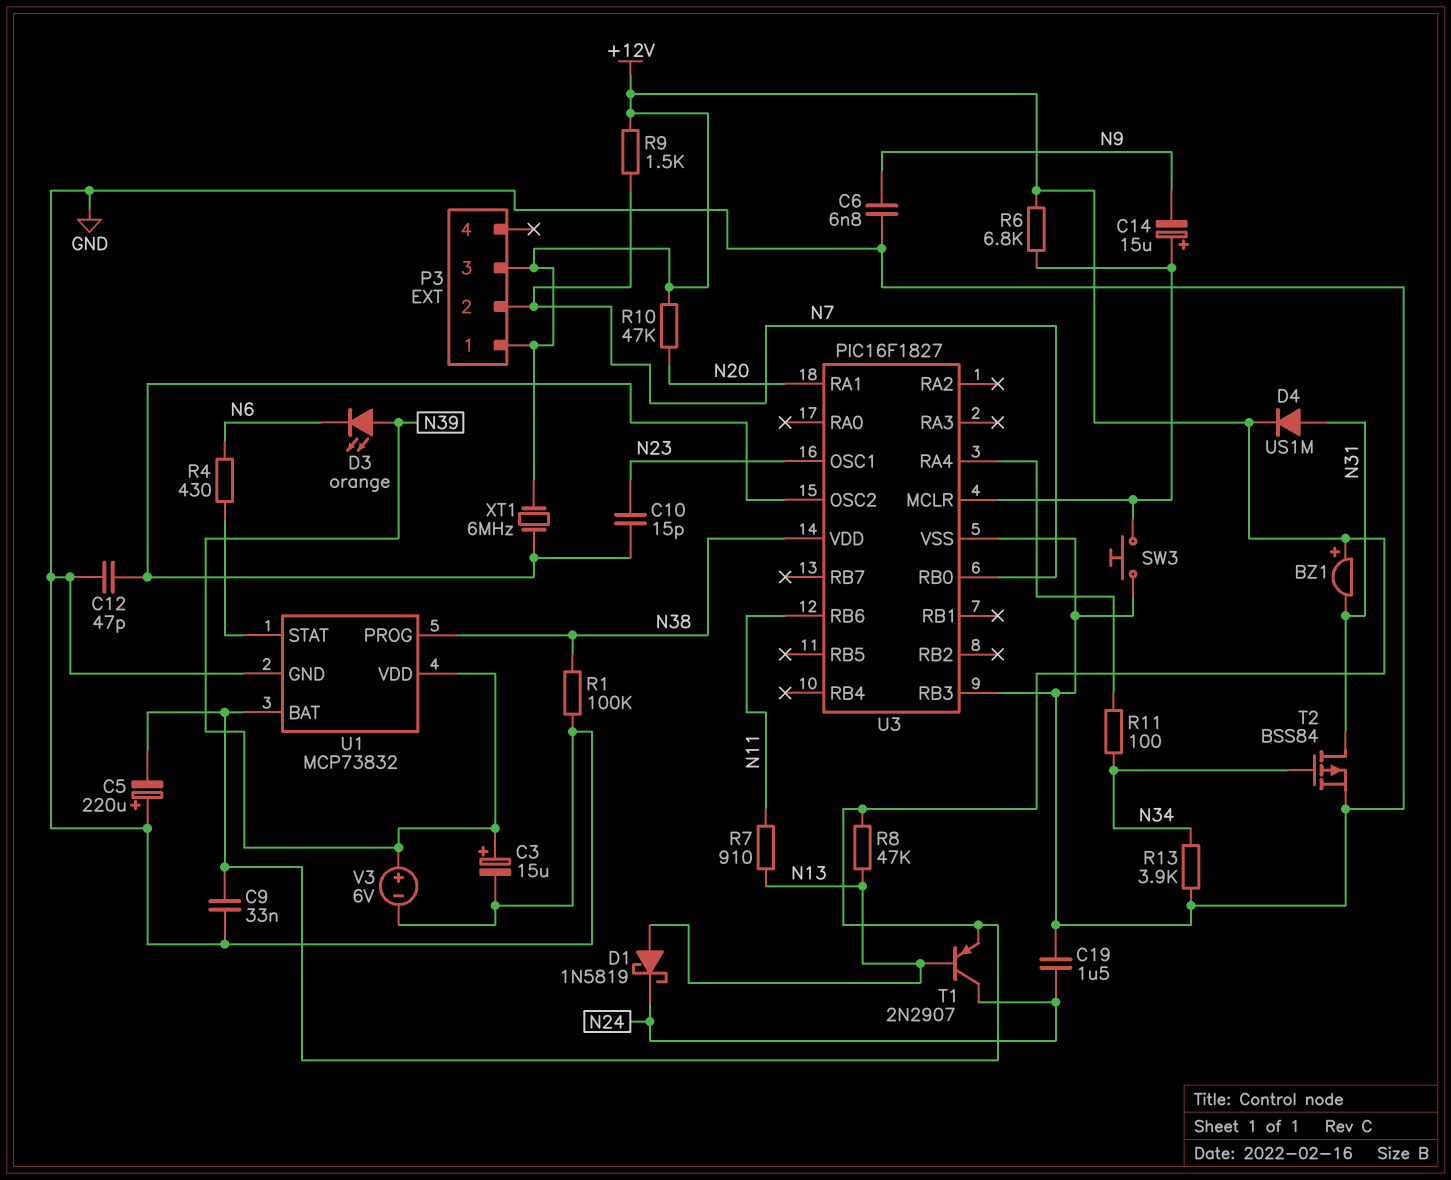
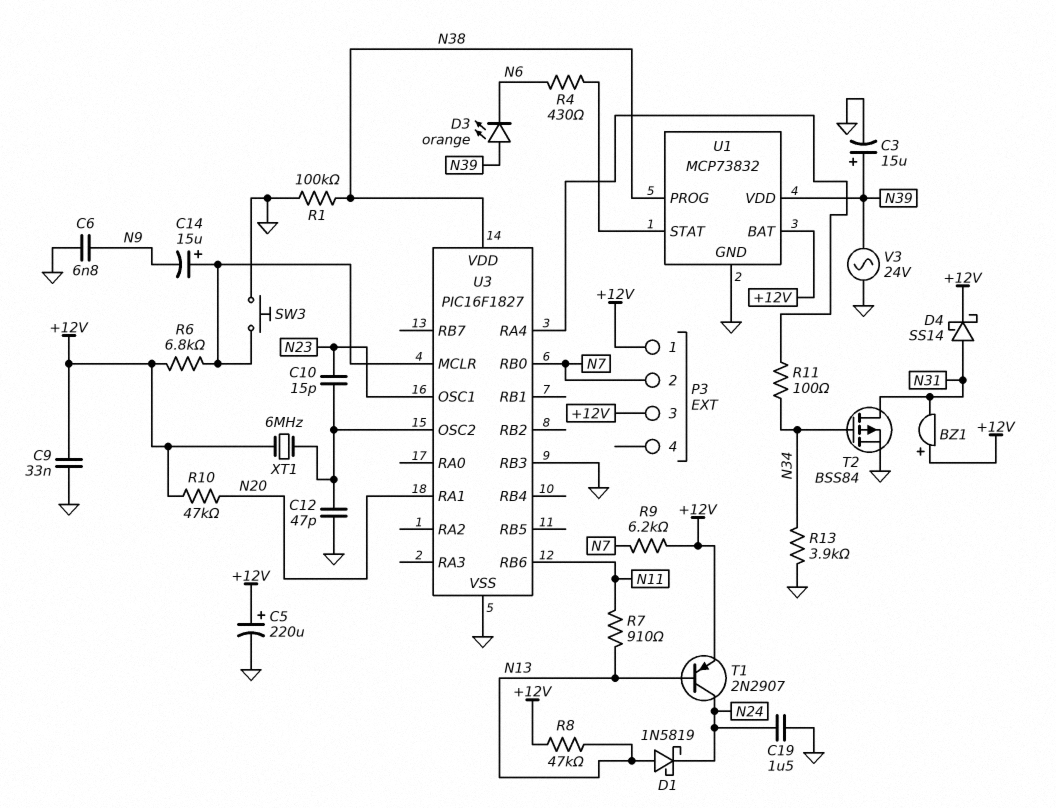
C5: 220uF (plus GND, minus +12V) -> 220uF (plus +12V, minus GND)
D4: diode US1M (A N31, K +12V) -> schottky SS14 (A N31, K +12V)
R9: 1.5k (+12V, N7) -> 6.2k (+12V, N7)
V3: 6V (plus N39, minus GND) -> AC 24V (GND, N39)

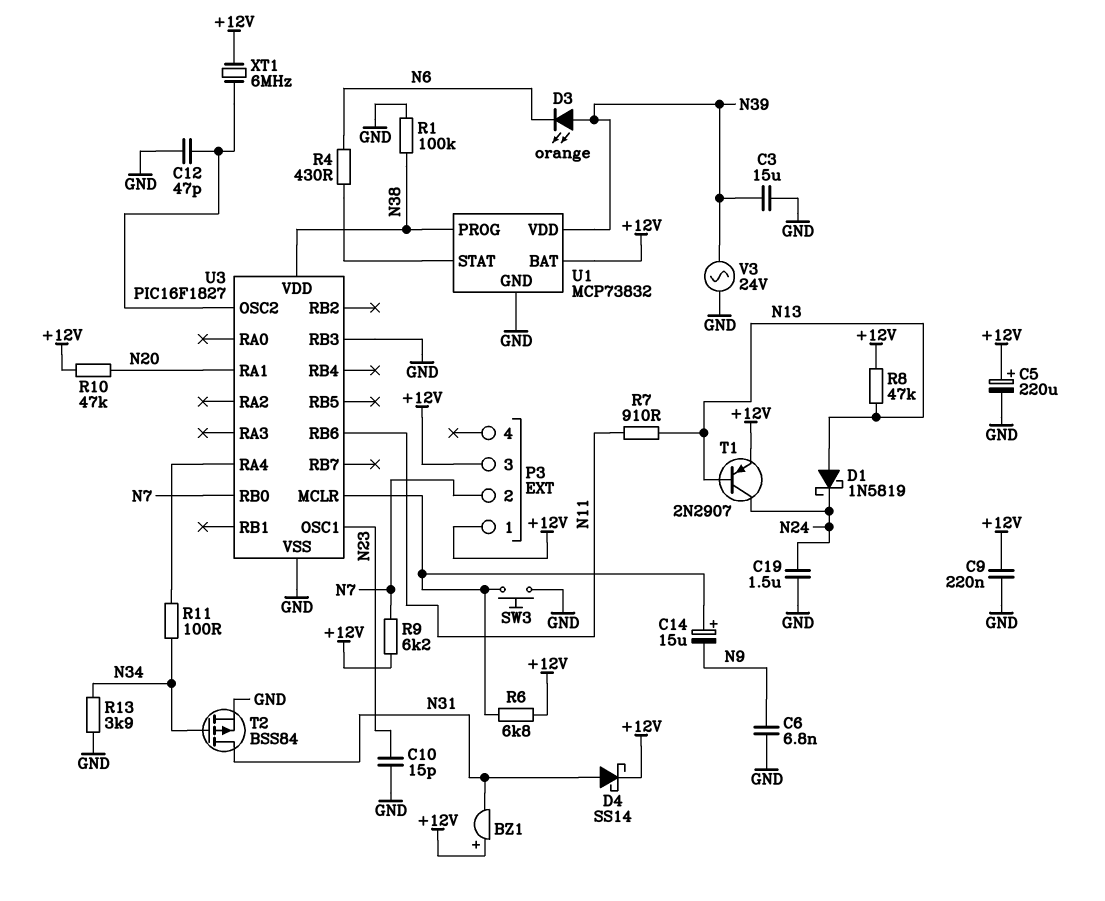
C3: 15uF (plus N39, minus GND) -> 15uF (GND, N39)
C9: 33nF (+12V, GND) -> 220nF (+12V, GND)
C10: 15pF (N23, U3/OSC2) -> 15pF (GND, N23)

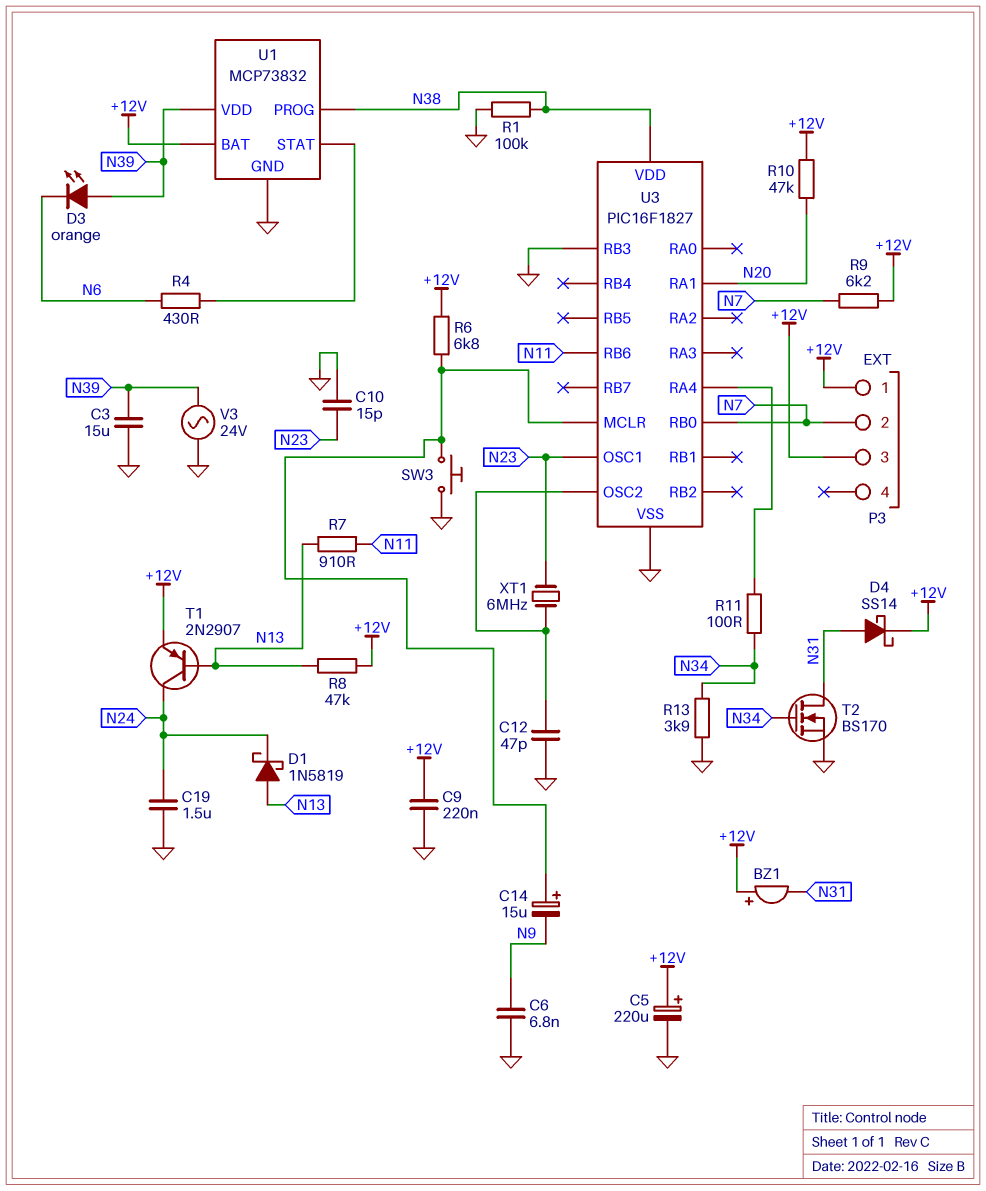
T2: PMOS BSS84 (G N34, D N31, S GND) -> NMOS BS170 (G N34, D N31, S GND)
XT1: 6MHz (+12V, U3/OSC2) -> 6MHz (N23, U3/OSC2)

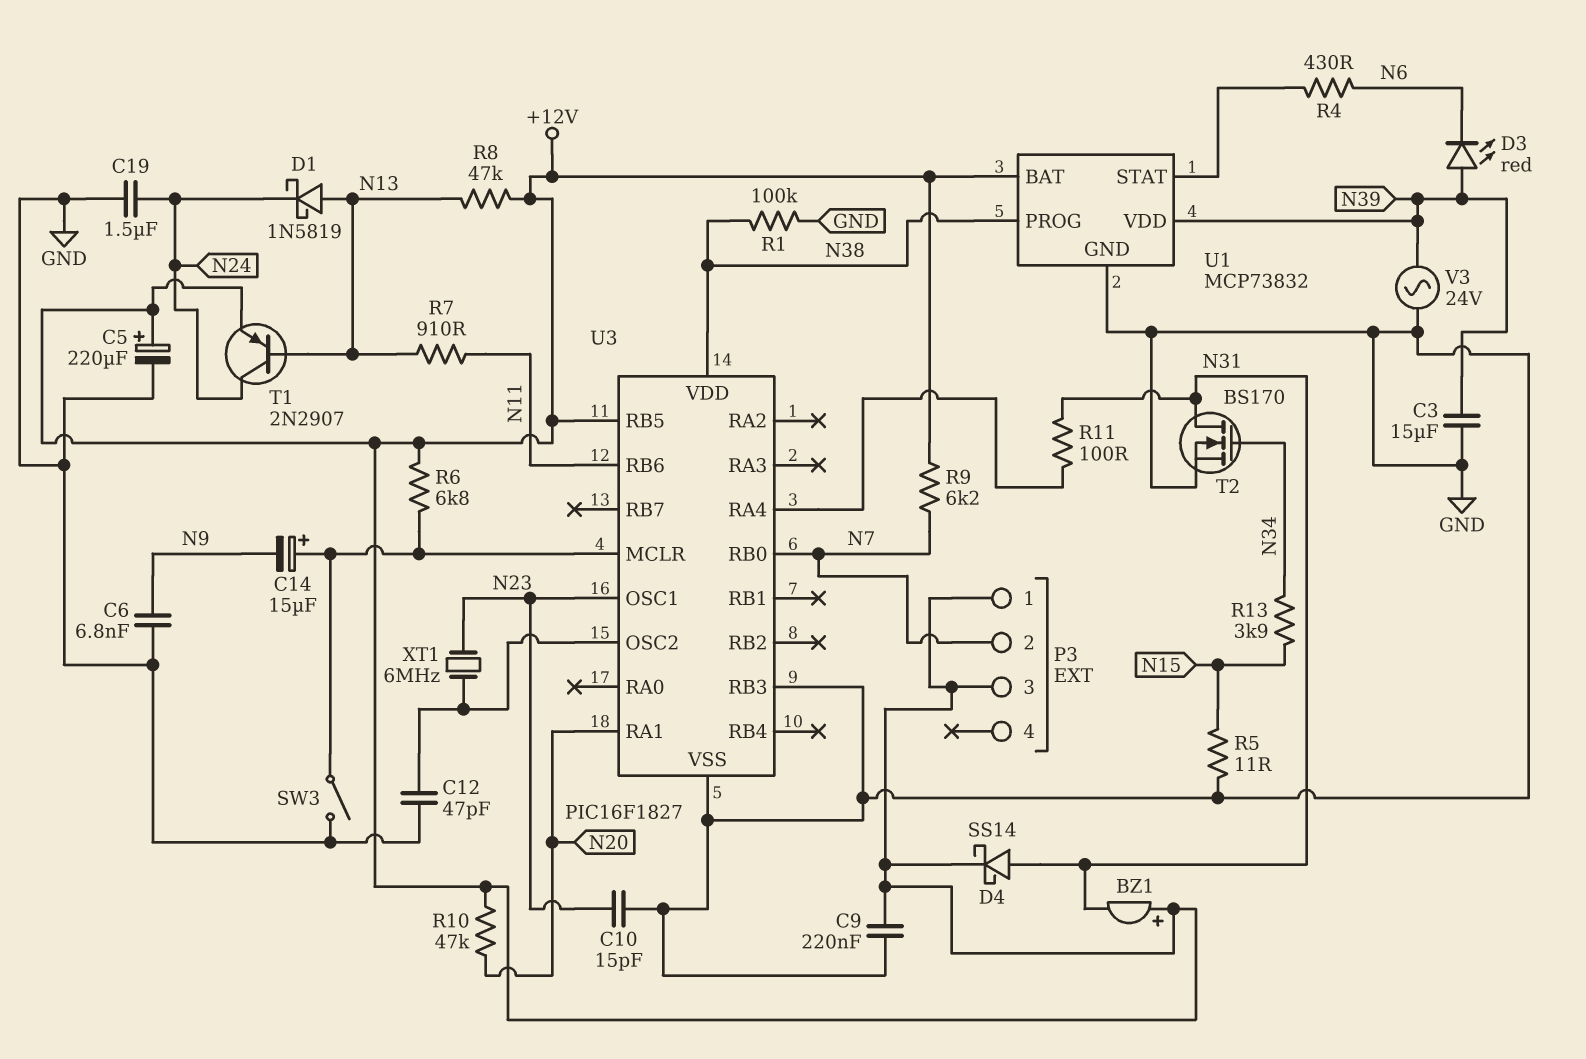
D3: LED orange (A N39, K N6) -> LED red (A N39, K N6)
R5: none -> 11 (GND, N15)
R11: 100 (N34, U3/RA4) -> 100 (N31, U3/RA4)
R13: 3.9k (GND, N34) -> 3.9k (N15, N34)
SW3: button (GND, U3/MCLR) -> switch (GND, U3/MCLR)
U3 pin RB5: none -> +12V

ASSIGNMENT: If a line in the entries holds the string "minus", it belongs in the tally; state the tally alone.

RESULT OF THE EXERCISE: 3